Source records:
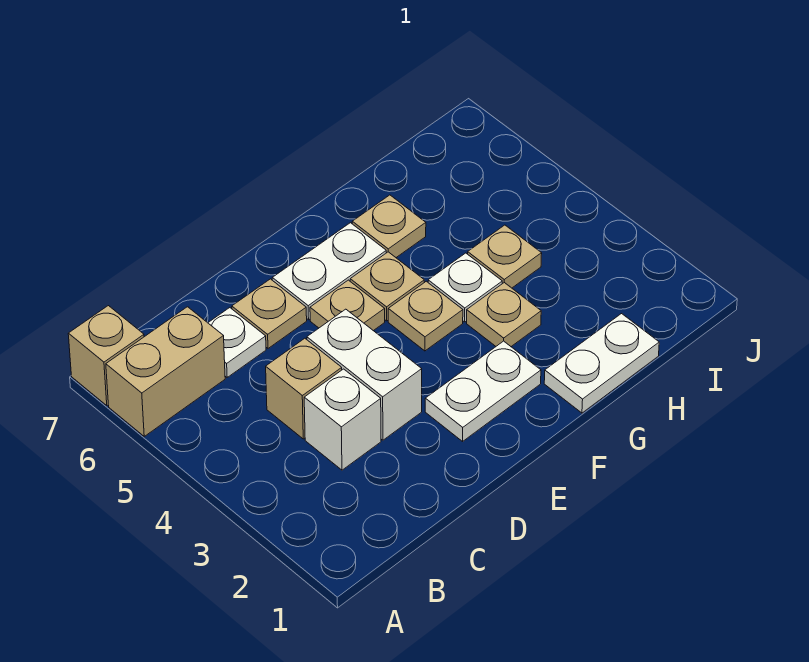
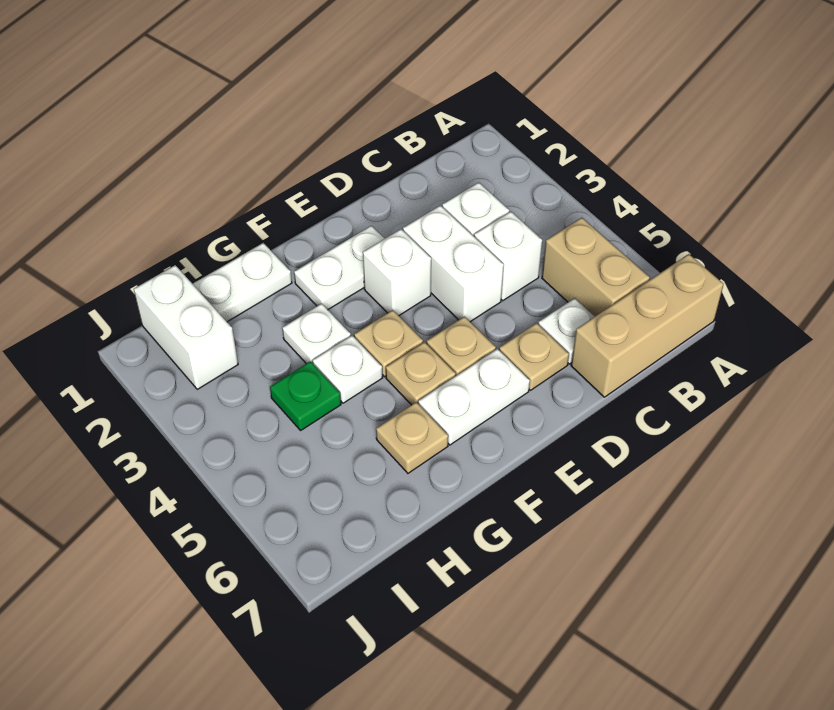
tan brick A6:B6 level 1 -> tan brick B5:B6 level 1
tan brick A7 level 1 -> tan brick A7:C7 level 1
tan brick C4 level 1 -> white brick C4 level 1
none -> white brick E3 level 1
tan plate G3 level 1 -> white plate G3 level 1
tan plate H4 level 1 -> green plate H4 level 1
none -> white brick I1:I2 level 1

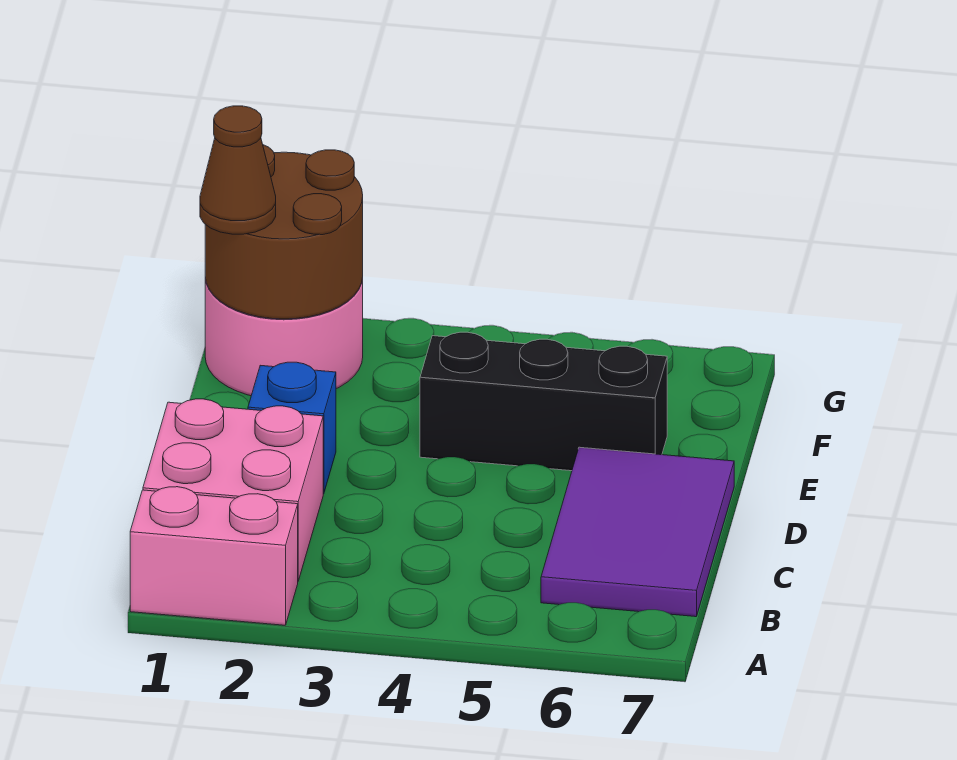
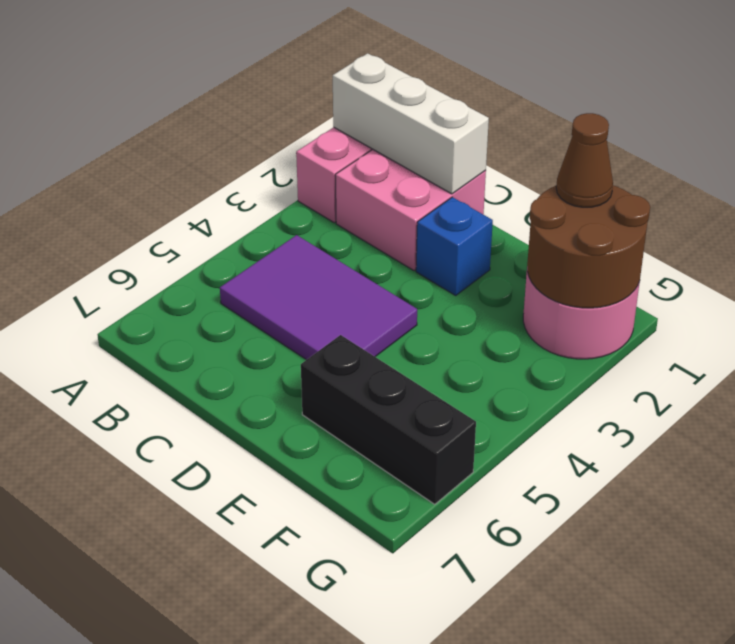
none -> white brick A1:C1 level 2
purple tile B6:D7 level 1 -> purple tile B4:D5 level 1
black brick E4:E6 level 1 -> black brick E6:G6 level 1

WORK TASK:
Each record should be given again exactly, with no picture carried over.

ANSWER TO THIS PROBLEM:
tan brick A6:B6 level 1 -> tan brick B5:B6 level 1
tan brick A7 level 1 -> tan brick A7:C7 level 1
tan brick C4 level 1 -> white brick C4 level 1
none -> white brick E3 level 1
tan plate G3 level 1 -> white plate G3 level 1
tan plate H4 level 1 -> green plate H4 level 1
none -> white brick I1:I2 level 1

none -> white brick A1:C1 level 2
purple tile B6:D7 level 1 -> purple tile B4:D5 level 1
black brick E4:E6 level 1 -> black brick E6:G6 level 1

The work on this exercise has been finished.